## Work instructions:
Output all of the records again, exactly as written.
BEGIN
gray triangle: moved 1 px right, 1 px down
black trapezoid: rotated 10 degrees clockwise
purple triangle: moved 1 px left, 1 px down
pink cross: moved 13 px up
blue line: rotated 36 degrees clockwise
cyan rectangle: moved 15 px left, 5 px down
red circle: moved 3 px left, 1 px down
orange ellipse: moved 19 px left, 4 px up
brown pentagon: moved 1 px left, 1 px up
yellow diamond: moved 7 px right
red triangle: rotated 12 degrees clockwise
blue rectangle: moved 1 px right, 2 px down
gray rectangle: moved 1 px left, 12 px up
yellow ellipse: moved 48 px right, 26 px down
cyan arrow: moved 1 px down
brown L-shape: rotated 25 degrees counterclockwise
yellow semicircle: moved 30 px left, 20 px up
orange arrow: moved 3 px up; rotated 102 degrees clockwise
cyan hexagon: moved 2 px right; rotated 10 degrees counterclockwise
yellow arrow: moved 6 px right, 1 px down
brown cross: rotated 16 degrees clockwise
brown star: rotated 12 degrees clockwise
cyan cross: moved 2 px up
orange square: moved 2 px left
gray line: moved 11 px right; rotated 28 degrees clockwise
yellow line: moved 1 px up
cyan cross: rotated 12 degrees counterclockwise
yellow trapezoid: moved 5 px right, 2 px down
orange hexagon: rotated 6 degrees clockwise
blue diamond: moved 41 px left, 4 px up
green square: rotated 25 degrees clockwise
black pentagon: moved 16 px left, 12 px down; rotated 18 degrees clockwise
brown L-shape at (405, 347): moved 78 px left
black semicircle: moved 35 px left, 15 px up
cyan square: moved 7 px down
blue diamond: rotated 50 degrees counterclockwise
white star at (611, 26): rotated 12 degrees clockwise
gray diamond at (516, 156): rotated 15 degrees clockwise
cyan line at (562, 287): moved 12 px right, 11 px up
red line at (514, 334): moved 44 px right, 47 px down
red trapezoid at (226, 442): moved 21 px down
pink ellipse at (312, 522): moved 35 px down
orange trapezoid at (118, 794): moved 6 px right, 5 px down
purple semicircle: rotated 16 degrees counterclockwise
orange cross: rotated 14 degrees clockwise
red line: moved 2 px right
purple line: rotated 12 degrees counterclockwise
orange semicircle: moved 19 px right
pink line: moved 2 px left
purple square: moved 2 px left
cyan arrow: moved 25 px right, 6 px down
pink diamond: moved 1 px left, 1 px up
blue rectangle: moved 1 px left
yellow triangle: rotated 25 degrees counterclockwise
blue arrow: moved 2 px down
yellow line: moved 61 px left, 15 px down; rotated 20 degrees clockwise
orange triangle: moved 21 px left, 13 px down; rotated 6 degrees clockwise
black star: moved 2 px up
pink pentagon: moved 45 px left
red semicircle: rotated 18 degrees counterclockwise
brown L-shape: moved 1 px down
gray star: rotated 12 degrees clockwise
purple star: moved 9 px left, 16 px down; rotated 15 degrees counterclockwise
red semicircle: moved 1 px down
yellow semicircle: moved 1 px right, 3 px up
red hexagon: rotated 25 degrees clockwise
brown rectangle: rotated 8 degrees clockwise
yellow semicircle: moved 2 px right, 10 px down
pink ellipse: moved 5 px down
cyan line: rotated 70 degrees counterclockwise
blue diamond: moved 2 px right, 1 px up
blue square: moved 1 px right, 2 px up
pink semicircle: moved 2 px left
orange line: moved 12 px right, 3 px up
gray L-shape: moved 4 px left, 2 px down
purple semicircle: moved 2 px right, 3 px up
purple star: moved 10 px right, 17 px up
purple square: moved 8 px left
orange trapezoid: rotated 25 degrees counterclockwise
END
## Reply to the task:
gray triangle: moved 1 px right, 1 px down
black trapezoid: rotated 10 degrees clockwise
purple triangle: moved 1 px left, 1 px down
pink cross: moved 13 px up
blue line: rotated 36 degrees clockwise
cyan rectangle: moved 15 px left, 5 px down
red circle: moved 3 px left, 1 px down
orange ellipse: moved 19 px left, 4 px up
brown pentagon: moved 1 px left, 1 px up
yellow diamond: moved 7 px right
red triangle: rotated 12 degrees clockwise
blue rectangle: moved 1 px right, 2 px down
gray rectangle: moved 1 px left, 12 px up
yellow ellipse: moved 48 px right, 26 px down
cyan arrow: moved 1 px down
brown L-shape: rotated 25 degrees counterclockwise
yellow semicircle: moved 30 px left, 20 px up
orange arrow: moved 3 px up; rotated 102 degrees clockwise
cyan hexagon: moved 2 px right; rotated 10 degrees counterclockwise
yellow arrow: moved 6 px right, 1 px down
brown cross: rotated 16 degrees clockwise
brown star: rotated 12 degrees clockwise
cyan cross: moved 2 px up
orange square: moved 2 px left
gray line: moved 11 px right; rotated 28 degrees clockwise
yellow line: moved 1 px up
cyan cross: rotated 12 degrees counterclockwise
yellow trapezoid: moved 5 px right, 2 px down
orange hexagon: rotated 6 degrees clockwise
blue diamond: moved 41 px left, 4 px up
green square: rotated 25 degrees clockwise
black pentagon: moved 16 px left, 12 px down; rotated 18 degrees clockwise
brown L-shape at (405, 347): moved 78 px left
black semicircle: moved 35 px left, 15 px up
cyan square: moved 7 px down
blue diamond: rotated 50 degrees counterclockwise
white star at (611, 26): rotated 12 degrees clockwise
gray diamond at (516, 156): rotated 15 degrees clockwise
cyan line at (562, 287): moved 12 px right, 11 px up
red line at (514, 334): moved 44 px right, 47 px down
red trapezoid at (226, 442): moved 21 px down
pink ellipse at (312, 522): moved 35 px down
orange trapezoid at (118, 794): moved 6 px right, 5 px down
purple semicircle: rotated 16 degrees counterclockwise
orange cross: rotated 14 degrees clockwise
red line: moved 2 px right
purple line: rotated 12 degrees counterclockwise
orange semicircle: moved 19 px right
pink line: moved 2 px left
purple square: moved 2 px left
cyan arrow: moved 25 px right, 6 px down
pink diamond: moved 1 px left, 1 px up
blue rectangle: moved 1 px left
yellow triangle: rotated 25 degrees counterclockwise
blue arrow: moved 2 px down
yellow line: moved 61 px left, 15 px down; rotated 20 degrees clockwise
orange triangle: moved 21 px left, 13 px down; rotated 6 degrees clockwise
black star: moved 2 px up
pink pentagon: moved 45 px left
red semicircle: rotated 18 degrees counterclockwise
brown L-shape: moved 1 px down
gray star: rotated 12 degrees clockwise
purple star: moved 9 px left, 16 px down; rotated 15 degrees counterclockwise
red semicircle: moved 1 px down
yellow semicircle: moved 1 px right, 3 px up
red hexagon: rotated 25 degrees clockwise
brown rectangle: rotated 8 degrees clockwise
yellow semicircle: moved 2 px right, 10 px down
pink ellipse: moved 5 px down
cyan line: rotated 70 degrees counterclockwise
blue diamond: moved 2 px right, 1 px up
blue square: moved 1 px right, 2 px up
pink semicircle: moved 2 px left
orange line: moved 12 px right, 3 px up
gray L-shape: moved 4 px left, 2 px down
purple semicircle: moved 2 px right, 3 px up
purple star: moved 10 px right, 17 px up
purple square: moved 8 px left
orange trapezoid: rotated 25 degrees counterclockwise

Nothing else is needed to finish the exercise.